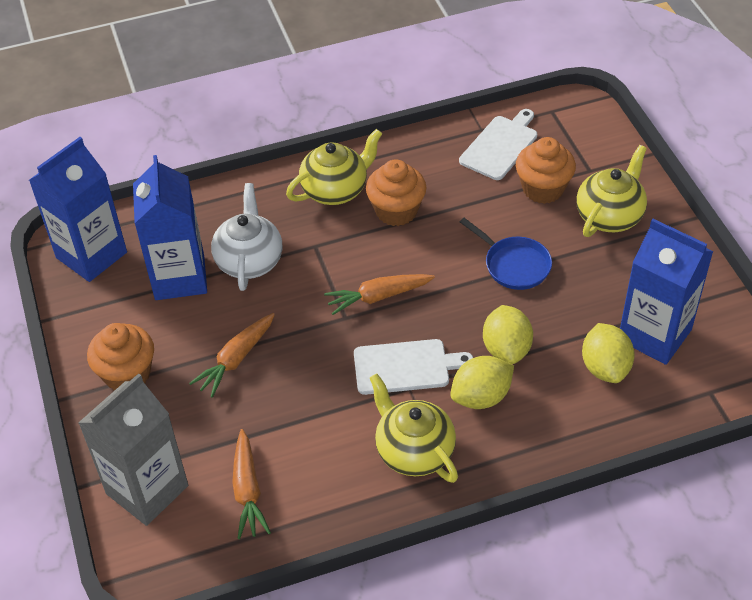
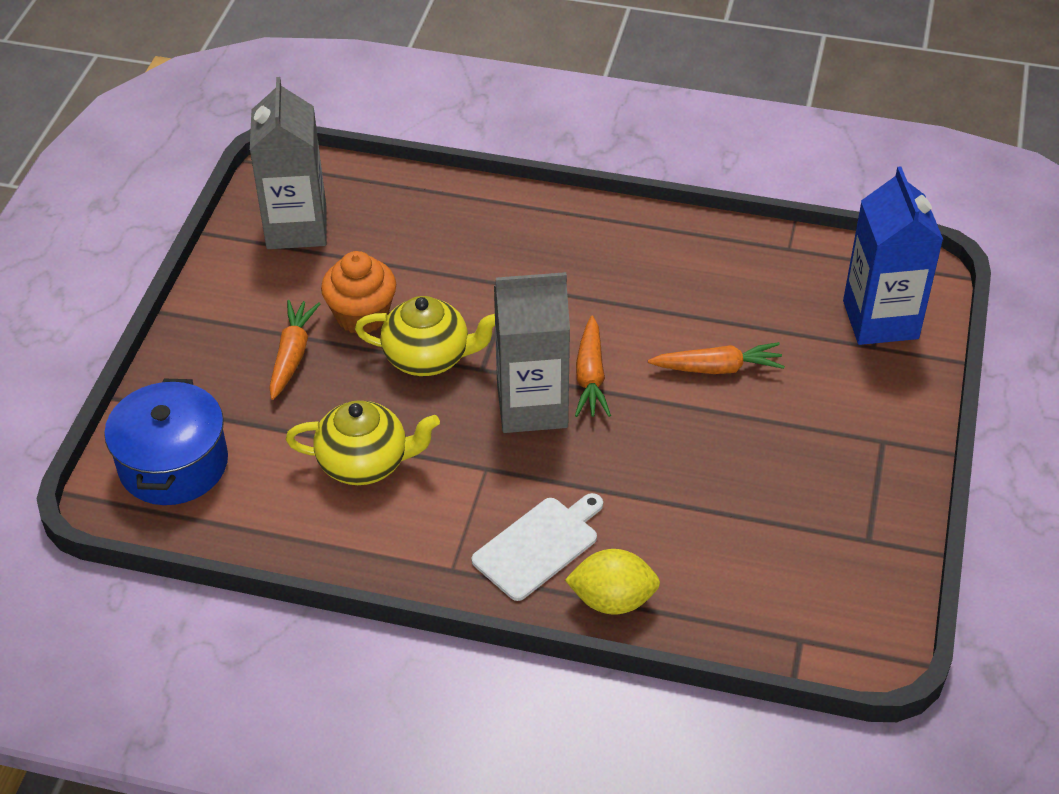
blue carton: 3 -> 1
blue pan: 1 -> 0
blue pot: 0 -> 1
grey carton: 1 -> 2
orange cupcake: 3 -> 1
white cutting board: 2 -> 1
white teapot: 1 -> 0
yellow lemon: 3 -> 1
yellow teapot: 3 -> 2

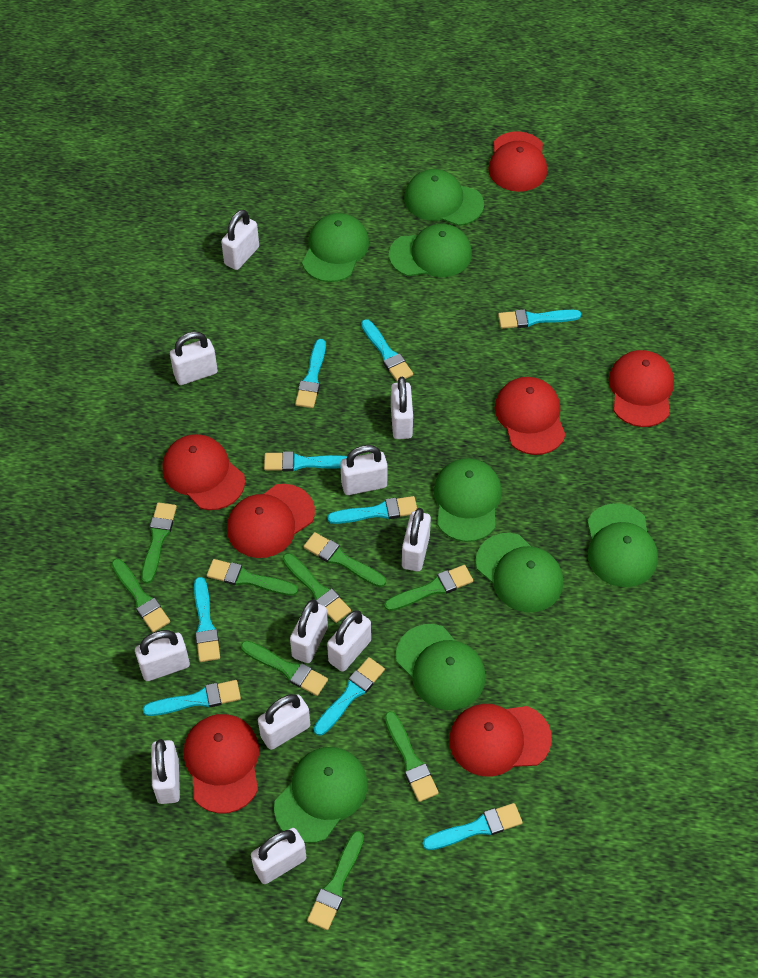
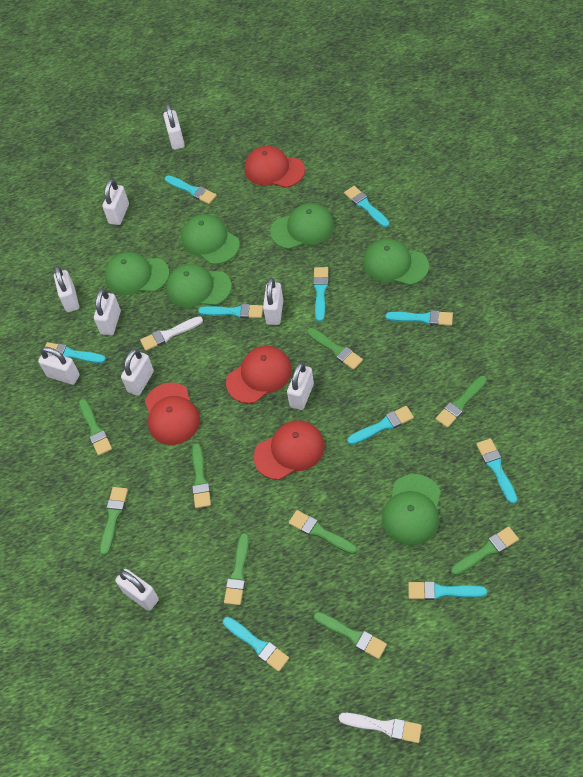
green cap: 8 -> 6
red cap: 7 -> 4
turquoise brush: 9 -> 10
white brush: 0 -> 2
white padlock: 11 -> 9

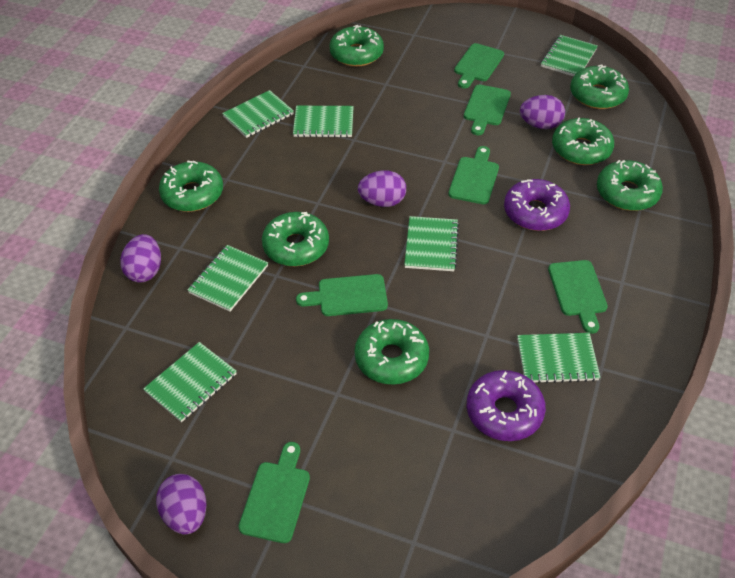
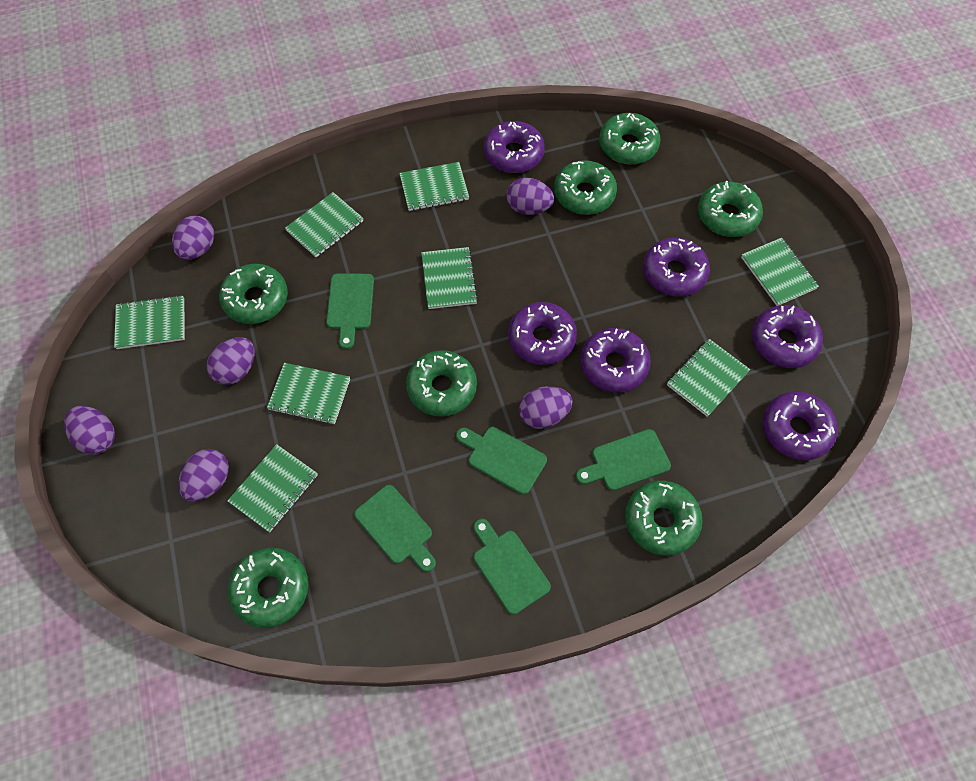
green cutting board: 6 -> 5
green notebook: 7 -> 8
purple donut: 2 -> 6
purple egg: 4 -> 6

- Assignment: Nothing but the pictures may be dropped; output the records above exactly.

- Task output:
blue carton: 3 -> 1
blue pan: 1 -> 0
blue pot: 0 -> 1
grey carton: 1 -> 2
orange cupcake: 3 -> 1
white cutting board: 2 -> 1
white teapot: 1 -> 0
yellow lemon: 3 -> 1
yellow teapot: 3 -> 2

green cap: 8 -> 6
red cap: 7 -> 4
turquoise brush: 9 -> 10
white brush: 0 -> 2
white padlock: 11 -> 9

green cutting board: 6 -> 5
green notebook: 7 -> 8
purple donut: 2 -> 6
purple egg: 4 -> 6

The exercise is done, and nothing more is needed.